Brief – Copy out all of the data word for word. Omit every picture.

Before-and-after scene images
:::::

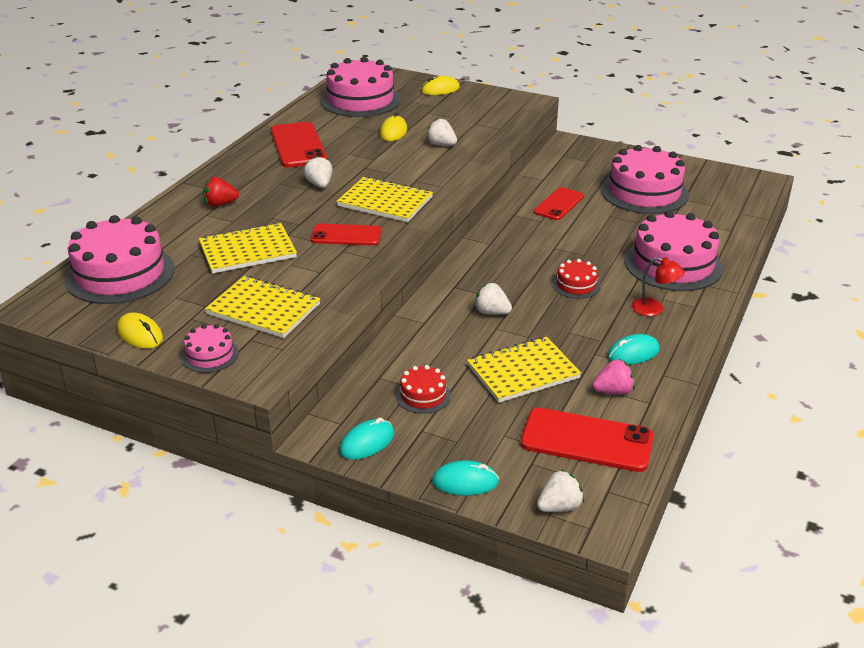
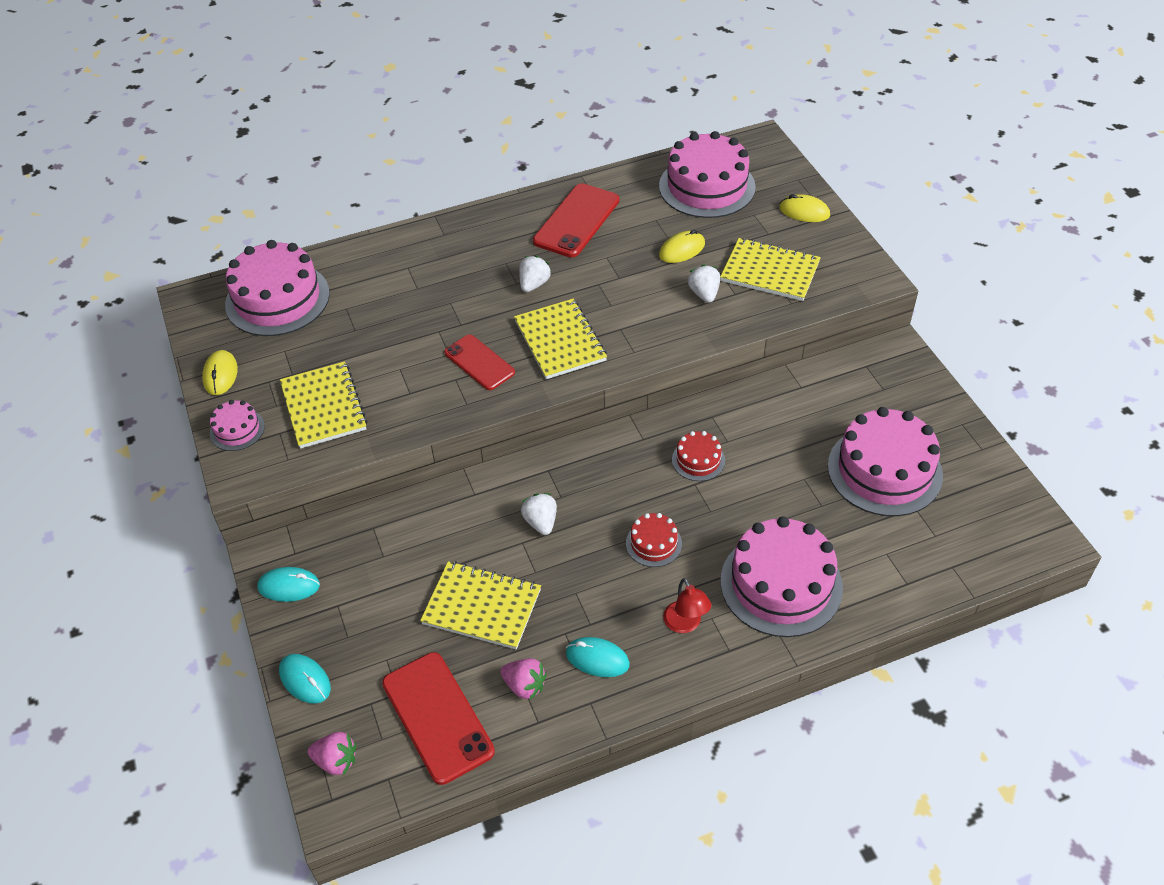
camera: 45 degrees right, 15 degrees up
(220, 204) = (431, 261): red strawberry -> none
(248, 251) = (388, 331): yellow notebook -> yellow notebook (770, 272)
(423, 395) = (380, 571): red cake -> red cake (698, 460)
(558, 204) = (772, 430): red phone -> none
(559, 507) = (336, 761): white strawberry -> pink strawberry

:::::

Response –
camera: 45 degrees right, 15 degrees up
(220, 204) = (431, 261): red strawberry -> none
(248, 251) = (388, 331): yellow notebook -> yellow notebook (770, 272)
(423, 395) = (380, 571): red cake -> red cake (698, 460)
(558, 204) = (772, 430): red phone -> none
(559, 507) = (336, 761): white strawberry -> pink strawberry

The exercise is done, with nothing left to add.